▸ **HOW TO COMPLETE THIS TASK**
Skip the pictures and give back the rest of the listing exactly.

▸ **DATA FOR REVIEW**
- - - -

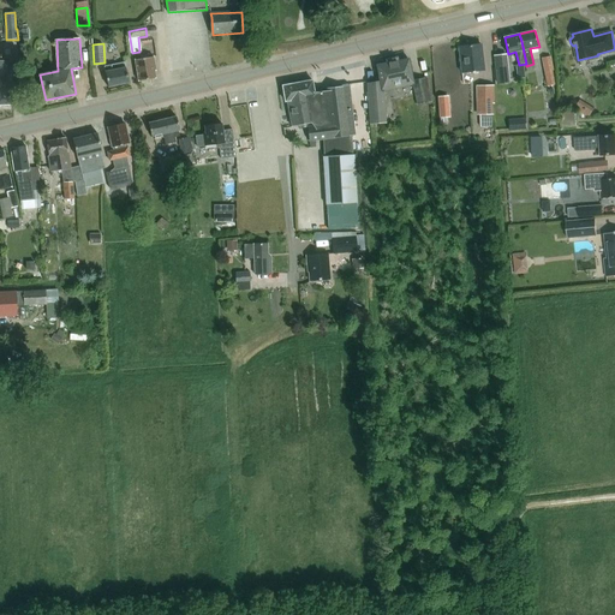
[(484,71),(484,69),(482,45),(459,47),(463,73),(484,71)]
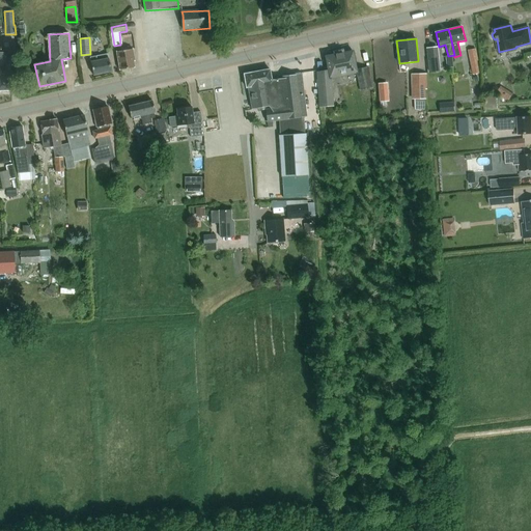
[(134,61),(135,61),(133,49),(129,50),(129,47),(119,48),(120,51),(117,52),(120,70),(135,67),(134,61)]
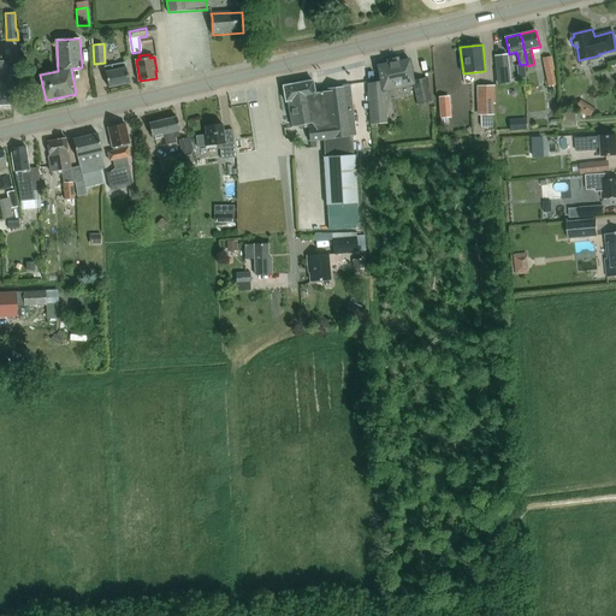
[(555,70),(552,55),(543,58),(548,87),(556,84),(554,70),(555,70)]
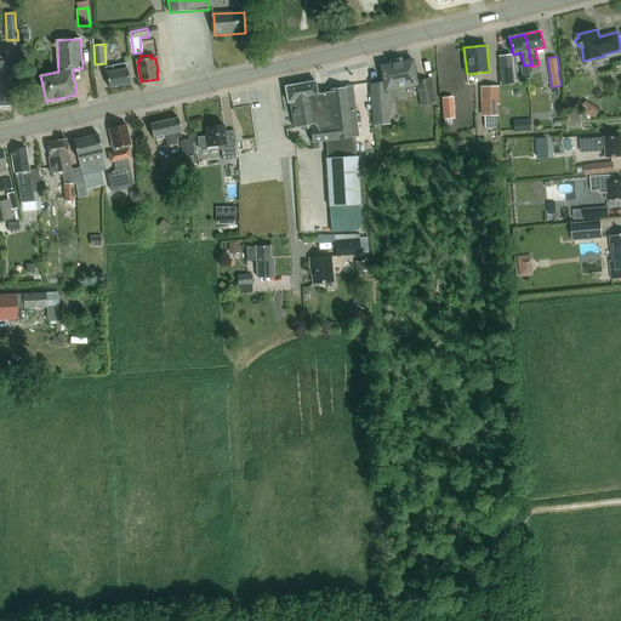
[(388,91),(417,85),(421,106),(436,102),(432,79),(417,81),(412,60),(381,66),(383,81),(371,84),(374,125),(391,124),(388,91)]
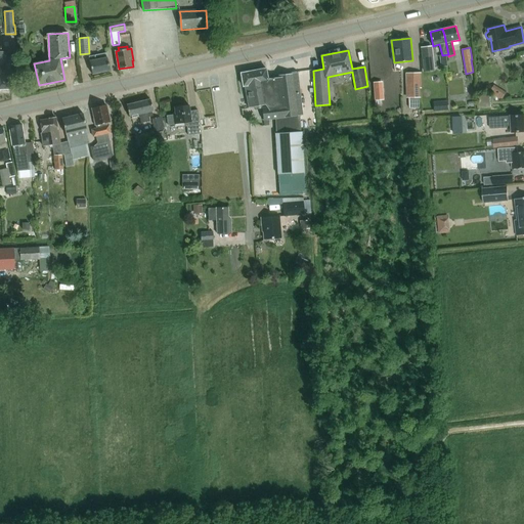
[(0,67),(0,89),(12,89),(10,51),(2,51),(3,67),(0,67)]
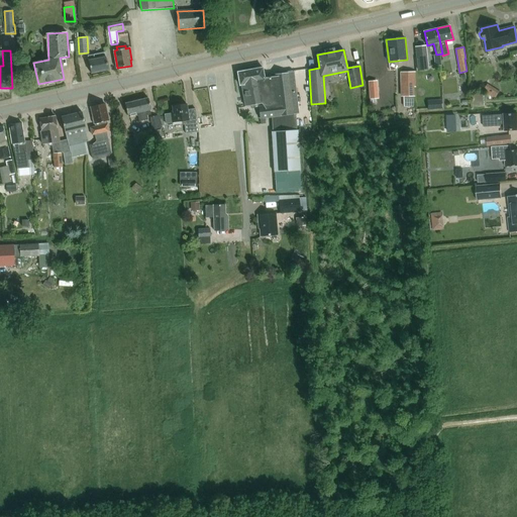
[(88,56),(91,73),(109,70),(105,53),(88,56)]
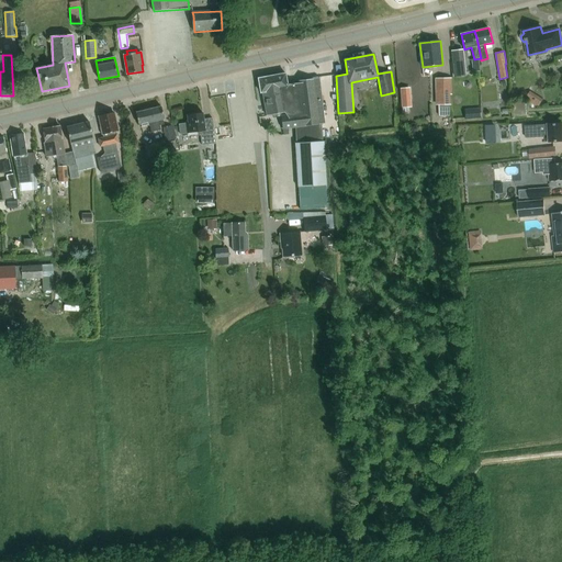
[(464,59),(454,60),(456,76),(465,75),(464,59)]
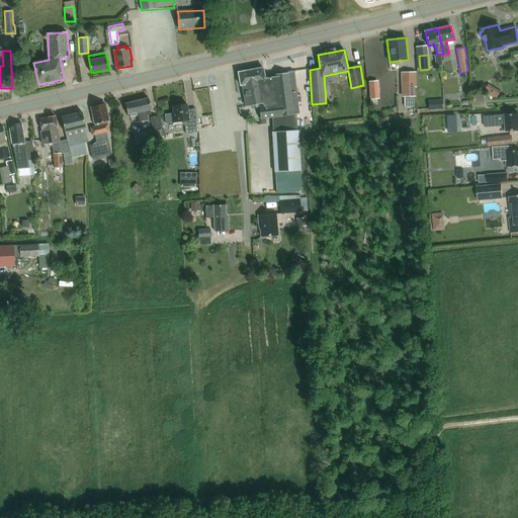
[(263,68),(238,72),(241,85),(242,85),(246,106),(259,104),(259,119),(261,119),(266,118),(273,118),(272,117),(296,114),(299,113),(295,72),(275,74),(275,77),(265,78),(263,68)]
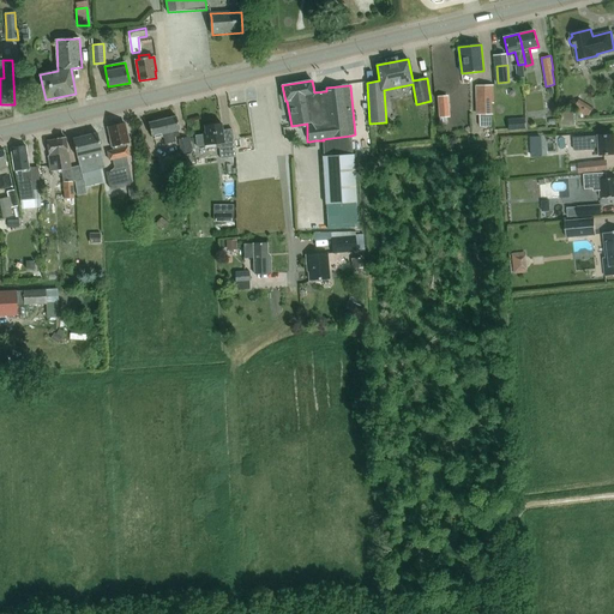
[(479,115),(486,114),(492,114),(492,103),(493,103),(493,85),(475,85),(476,115),(479,115)]
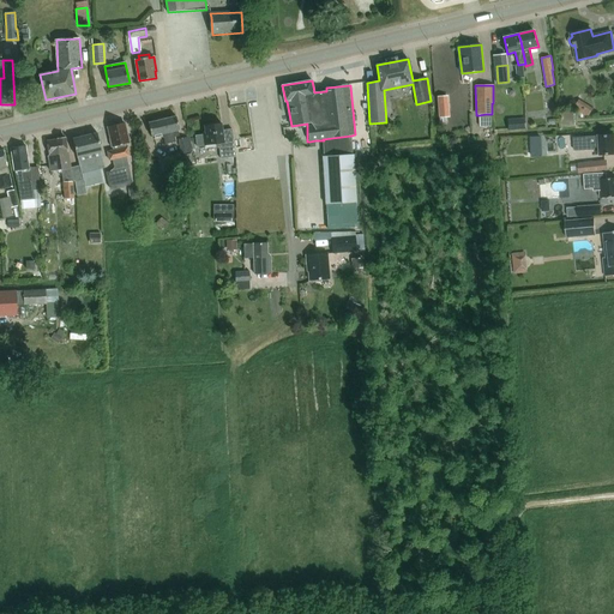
[(594,109),(579,100),(573,109),(582,114),(588,118),(594,109)]
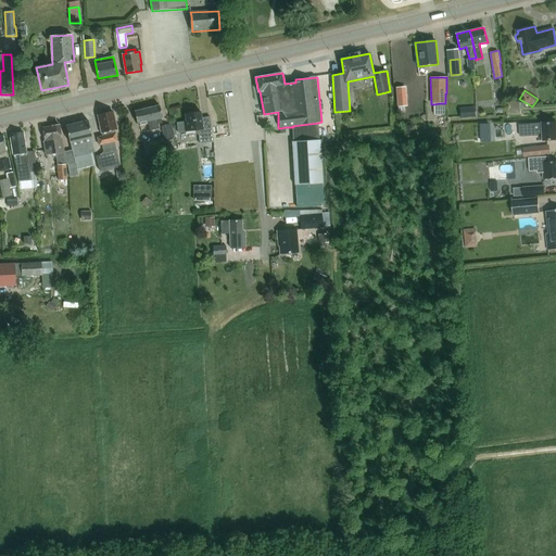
[(433,104),(434,115),(445,115),(445,103),(440,103),(433,104)]
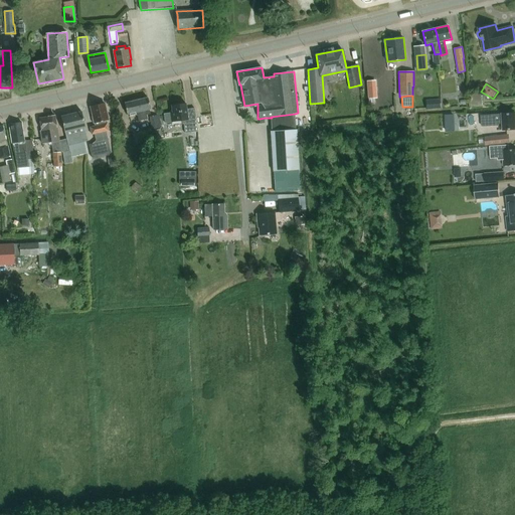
[(133,101),(133,102),(125,104),(127,115),(138,112),(139,120),(148,118),(148,114),(152,113),(148,98),(140,100),(140,99),(133,101)]
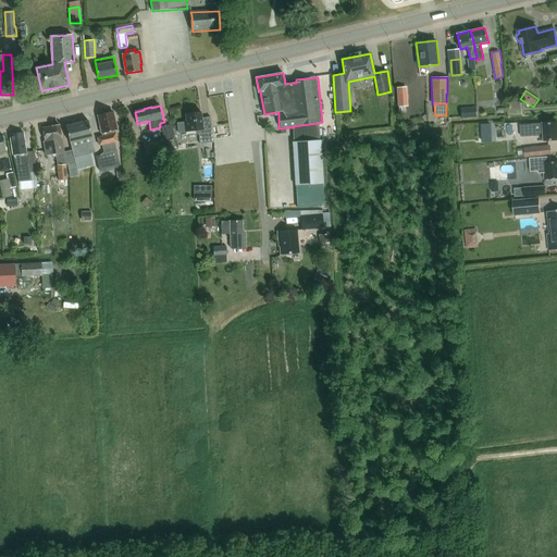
[(477,108),(460,108),(461,119),(478,118),(477,108)]
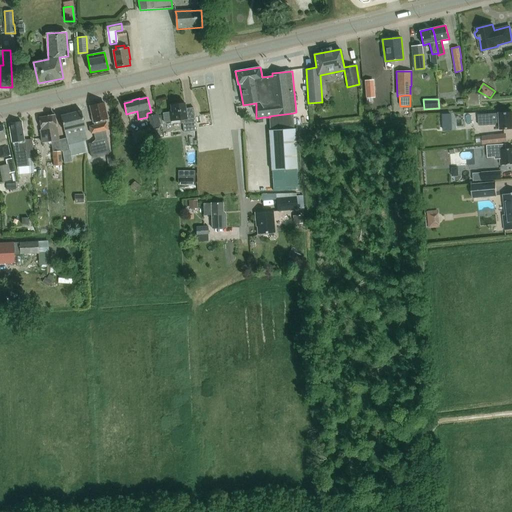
[(197,131),(195,116),(193,107),(186,108),(185,102),(171,104),(172,112),(169,112),(170,122),(180,120),(181,123),(183,123),(184,132),(197,131)]
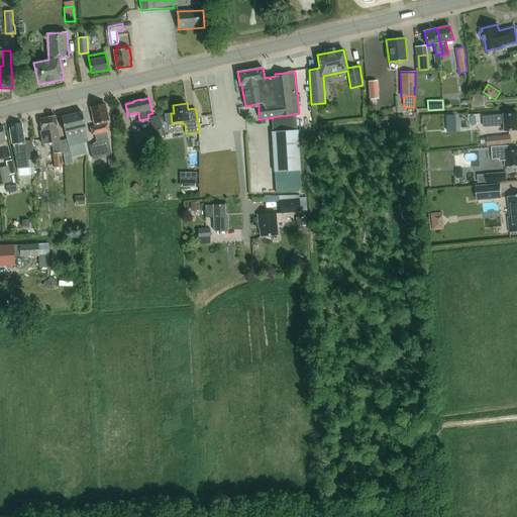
[(92,117),(94,124),(95,124),(96,126),(91,127),(92,134),(95,134),(96,141),(93,144),(89,145),(92,158),(111,153),(107,131),(109,131),(107,121),(109,120),(105,104),(91,107),(94,116),(92,117)]
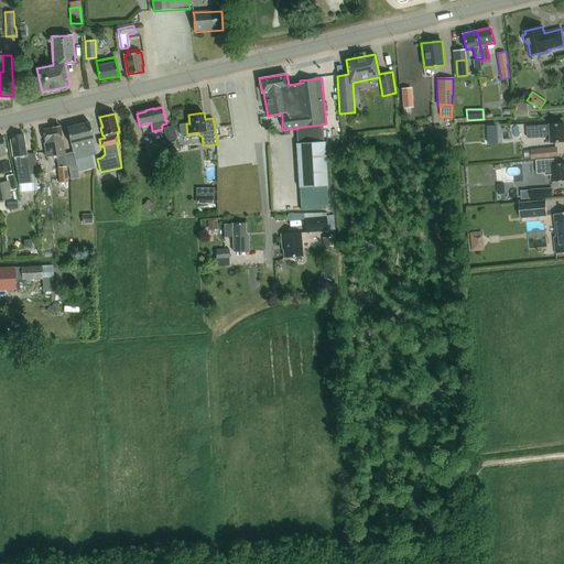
[(89,122),(67,128),(71,144),(72,144),(75,159),(76,165),(68,166),(72,180),(79,177),(78,172),(96,167),(93,155),(96,154),(93,139),(94,139),(89,122)]
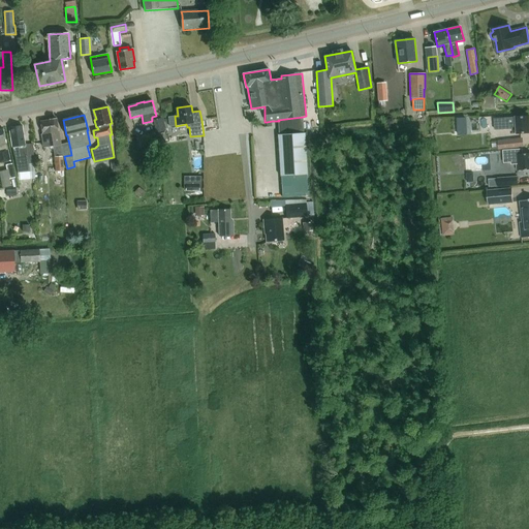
[(517,127),(517,134),(528,132),(528,116),(516,117),(516,118),(507,118),(494,119),(495,130),(512,129),(512,127),(517,127)]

- - - -

▸ **REPLY**
[(484,71),(484,69),(482,45),(459,47),(463,73),(484,71)]
[(134,61),(135,61),(133,49),(129,50),(129,47),(119,48),(120,51),(117,52),(120,70),(135,67),(134,61)]
[(555,70),(552,55),(543,58),(548,87),(556,84),(554,70),(555,70)]
[(388,91),(417,85),(421,106),(436,102),(432,79),(417,81),(412,60),(381,66),(383,81),(371,84),(374,125),(391,124),(388,91)]
[(0,67),(0,89),(12,89),(10,51),(2,51),(3,67),(0,67)]
[(88,56),(91,73),(109,70),(105,53),(88,56)]
[(464,59),(454,60),(456,76),(465,75),(464,59)]
[(263,68),(238,72),(241,85),(242,85),(246,106),(259,104),(259,119),(261,119),(266,118),(273,118),(272,117),(296,114),(299,113),(295,72),(275,74),(275,77),(265,78),(263,68)]
[(479,115),(486,114),(492,114),(492,103),(493,103),(493,85),(475,85),(476,115),(479,115)]
[(594,109),(579,100),(573,109),(582,114),(588,118),(594,109)]
[(433,104),(434,115),(445,115),(445,103),(440,103),(433,104)]
[(133,101),(133,102),(125,104),(127,115),(138,112),(139,120),(148,118),(148,114),(152,113),(148,98),(140,100),(140,99),(133,101)]
[(477,108),(460,108),(461,119),(478,118),(477,108)]
[(197,131),(195,116),(193,107),(186,108),(185,102),(171,104),(172,112),(169,112),(170,122),(180,120),(181,123),(183,123),(184,132),(197,131)]
[(92,117),(94,124),(95,124),(96,126),(91,127),(92,134),(95,134),(96,141),(93,144),(89,145),(92,158),(111,153),(107,131),(109,131),(107,121),(109,120),(105,104),(91,107),(94,116),(92,117)]
[(89,122),(67,128),(71,144),(72,144),(75,159),(76,165),(68,166),(72,180),(79,177),(78,172),(96,167),(93,155),(96,154),(93,139),(94,139),(89,122)]
[(517,127),(517,134),(528,132),(528,116),(516,117),(516,118),(507,118),(494,119),(495,130),(512,129),(512,127),(517,127)]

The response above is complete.